DIRECTIONS FOR THIS TASK: Omitting the pictures, print every line below exactly as it stands.

[Frame-by-frame shape edits]
%%

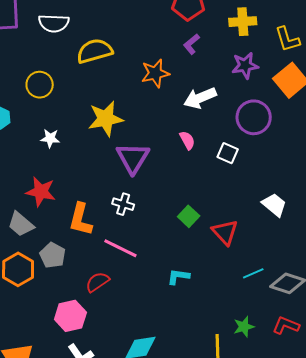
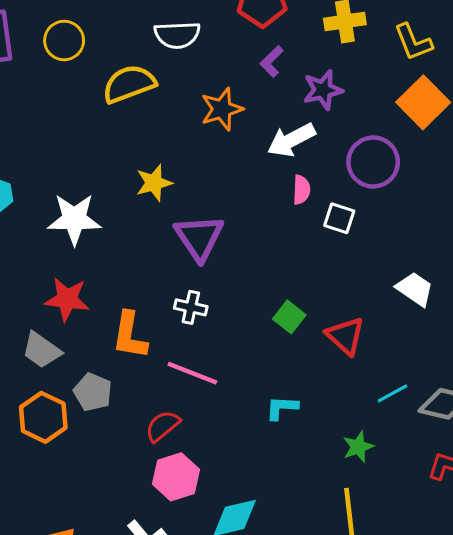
white semicircle: (54, 23) -> (177, 35), moved
purple star: (245, 66) -> (323, 90), moved
yellow circle: (40, 85) -> (64, 41), moved
yellow star: (106, 119) -> (154, 183), size x0.7
white star: (50, 138) -> (74, 219), size x1.8
pink semicircle: (187, 140) -> (301, 190), moved, turned 36
pink hexagon: (70, 316) -> (176, 477), moved
green star: (244, 327) -> (358, 447), moved

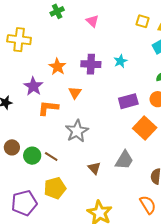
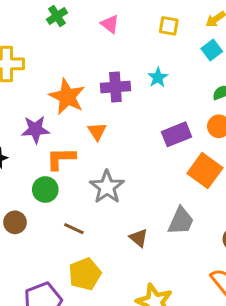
yellow square: (143, 21) -> (169, 26), moved
orange star: (57, 67) -> (67, 97), size x1.4
purple star: (33, 86) -> (35, 129), turned -30
green circle: (32, 156) -> (45, 190), moved

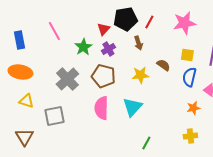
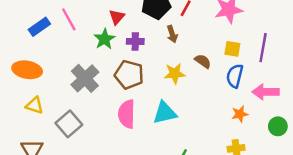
red triangle: (103, 29) -> (117, 17), moved
blue rectangle: (19, 40) -> (39, 27), moved, turned 66
purple cross: (108, 49) -> (135, 41), turned 32
cyan triangle: (132, 107) -> (165, 113), turned 35
gray square: (54, 116) -> (69, 124), turned -30

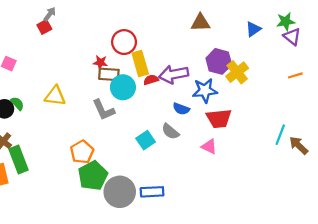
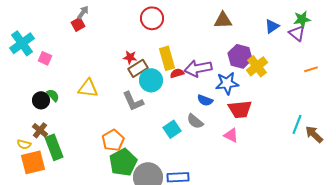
purple triangle: (292, 37) -> (297, 33), moved
red circle: (124, 42) -> (152, 18), moved
brown rectangle: (109, 74) -> (138, 68), turned -36

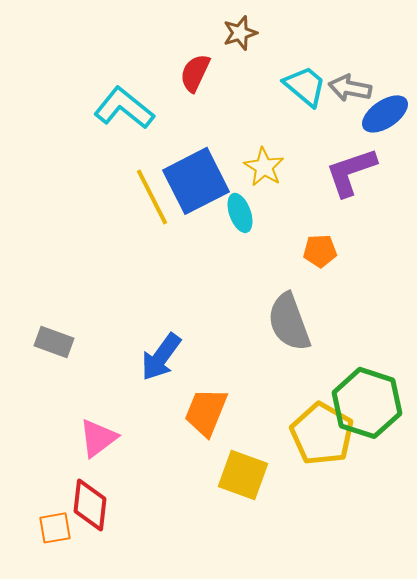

%%

ANSWER FOR THIS EXERCISE:
white semicircle: (54, 23) -> (177, 35), moved
purple star: (245, 66) -> (323, 90), moved
yellow circle: (40, 85) -> (64, 41), moved
yellow star: (106, 119) -> (154, 183), size x0.7
white star: (50, 138) -> (74, 219), size x1.8
pink semicircle: (187, 140) -> (301, 190), moved, turned 36
pink hexagon: (70, 316) -> (176, 477), moved
green star: (244, 327) -> (358, 447), moved

yellow square: (143, 21) -> (169, 26), moved
orange star: (57, 67) -> (67, 97), size x1.4
purple star: (33, 86) -> (35, 129), turned -30
green circle: (32, 156) -> (45, 190), moved

red triangle: (103, 29) -> (117, 17), moved
blue rectangle: (19, 40) -> (39, 27), moved, turned 66
purple cross: (108, 49) -> (135, 41), turned 32
cyan triangle: (132, 107) -> (165, 113), turned 35
gray square: (54, 116) -> (69, 124), turned -30

purple triangle: (292, 37) -> (297, 33), moved
red circle: (124, 42) -> (152, 18), moved
brown rectangle: (109, 74) -> (138, 68), turned -36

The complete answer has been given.